| Data entries |
## begin
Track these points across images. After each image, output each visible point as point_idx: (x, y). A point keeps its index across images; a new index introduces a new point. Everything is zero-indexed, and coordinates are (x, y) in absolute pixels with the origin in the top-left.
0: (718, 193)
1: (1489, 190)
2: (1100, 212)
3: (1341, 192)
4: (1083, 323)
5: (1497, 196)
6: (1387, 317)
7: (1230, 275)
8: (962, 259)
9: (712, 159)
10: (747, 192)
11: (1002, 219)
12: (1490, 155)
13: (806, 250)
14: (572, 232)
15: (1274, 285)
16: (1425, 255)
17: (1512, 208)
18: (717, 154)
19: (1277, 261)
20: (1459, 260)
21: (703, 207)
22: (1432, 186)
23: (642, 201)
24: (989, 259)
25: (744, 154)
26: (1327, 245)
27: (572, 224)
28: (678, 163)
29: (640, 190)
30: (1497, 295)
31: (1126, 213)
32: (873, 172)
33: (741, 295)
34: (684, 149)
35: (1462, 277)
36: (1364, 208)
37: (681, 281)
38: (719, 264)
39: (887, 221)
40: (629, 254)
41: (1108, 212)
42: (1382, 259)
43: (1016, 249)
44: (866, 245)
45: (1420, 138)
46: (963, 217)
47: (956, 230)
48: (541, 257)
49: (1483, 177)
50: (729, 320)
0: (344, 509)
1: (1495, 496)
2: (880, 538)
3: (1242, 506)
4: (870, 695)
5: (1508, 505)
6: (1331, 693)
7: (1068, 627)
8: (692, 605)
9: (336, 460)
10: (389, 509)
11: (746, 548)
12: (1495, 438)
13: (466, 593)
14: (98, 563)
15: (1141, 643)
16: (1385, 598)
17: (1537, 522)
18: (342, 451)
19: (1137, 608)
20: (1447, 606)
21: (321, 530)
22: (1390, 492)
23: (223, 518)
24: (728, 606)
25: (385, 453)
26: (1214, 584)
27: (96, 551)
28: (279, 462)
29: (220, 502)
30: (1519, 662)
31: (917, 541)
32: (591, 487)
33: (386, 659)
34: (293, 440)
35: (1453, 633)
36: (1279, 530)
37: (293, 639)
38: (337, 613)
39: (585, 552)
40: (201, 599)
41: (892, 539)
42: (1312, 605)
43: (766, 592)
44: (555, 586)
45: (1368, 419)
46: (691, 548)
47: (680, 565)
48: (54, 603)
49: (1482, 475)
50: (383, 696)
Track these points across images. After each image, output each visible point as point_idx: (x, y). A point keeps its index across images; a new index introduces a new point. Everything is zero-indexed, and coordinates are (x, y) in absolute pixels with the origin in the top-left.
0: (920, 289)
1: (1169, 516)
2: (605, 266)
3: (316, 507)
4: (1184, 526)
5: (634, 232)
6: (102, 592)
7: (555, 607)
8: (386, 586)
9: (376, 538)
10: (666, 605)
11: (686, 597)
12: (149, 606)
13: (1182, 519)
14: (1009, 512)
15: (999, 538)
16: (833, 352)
## end
| Do this |
Rewrite all of the material above, putting "raw pixel units" wherever "absolute pixels" appears and keeping every other part the same.

| Exercise output |
Track these points across images. After each image, output each visible point as point_idx: (x, y). A point keeps its index across images; a new index introduces a new point. Everything is zero-indexed, and coordinates are (x, y) in raw pixel units with the origin in the top-left.
0: (718, 193)
1: (1489, 190)
2: (1100, 212)
3: (1341, 192)
4: (1083, 323)
5: (1497, 196)
6: (1387, 317)
7: (1230, 275)
8: (962, 259)
9: (712, 159)
10: (747, 192)
11: (1002, 219)
12: (1490, 155)
13: (806, 250)
14: (572, 232)
15: (1274, 285)
16: (1425, 255)
17: (1512, 208)
18: (717, 154)
19: (1277, 261)
20: (1459, 260)
21: (703, 207)
22: (1432, 186)
23: (642, 201)
24: (989, 259)
25: (744, 154)
26: (1327, 245)
27: (572, 224)
28: (678, 163)
29: (640, 190)
30: (1497, 295)
31: (1126, 213)
32: (873, 172)
33: (741, 295)
34: (684, 149)
35: (1462, 277)
36: (1364, 208)
37: (681, 281)
38: (719, 264)
39: (887, 221)
40: (629, 254)
41: (1108, 212)
42: (1382, 259)
43: (1016, 249)
44: (866, 245)
45: (1420, 138)
46: (963, 217)
47: (956, 230)
48: (541, 257)
49: (1483, 177)
50: (729, 320)
0: (344, 509)
1: (1495, 496)
2: (880, 538)
3: (1242, 506)
4: (870, 695)
5: (1508, 505)
6: (1331, 693)
7: (1068, 627)
8: (692, 605)
9: (336, 460)
10: (389, 509)
11: (746, 548)
12: (1495, 438)
13: (466, 593)
14: (98, 563)
15: (1141, 643)
16: (1385, 598)
17: (1537, 522)
18: (342, 451)
19: (1137, 608)
20: (1447, 606)
21: (321, 530)
22: (1390, 492)
23: (223, 518)
24: (728, 606)
25: (385, 453)
26: (1214, 584)
27: (96, 551)
28: (279, 462)
29: (220, 502)
30: (1519, 662)
31: (917, 541)
32: (591, 487)
33: (386, 659)
34: (293, 440)
35: (1453, 633)
36: (1279, 530)
37: (293, 639)
38: (337, 613)
39: (585, 552)
40: (201, 599)
41: (892, 539)
42: (1312, 605)
43: (766, 592)
44: (555, 586)
45: (1368, 419)
46: (691, 548)
47: (680, 565)
48: (54, 603)
49: (1482, 475)
50: (383, 696)
Track these points across images. After each image, output each visible point as point_idx: (x, y). A point keeps its index across images; a new index introduces a new point. Everything is zero-indexed, and coordinates are (x, y) in raw pixel units with the origin in the top-left.
0: (920, 289)
1: (1169, 516)
2: (605, 266)
3: (316, 507)
4: (1184, 526)
5: (634, 232)
6: (102, 592)
7: (555, 607)
8: (386, 586)
9: (376, 538)
10: (666, 605)
11: (686, 597)
12: (149, 606)
13: (1182, 519)
14: (1009, 512)
15: (999, 538)
16: (833, 352)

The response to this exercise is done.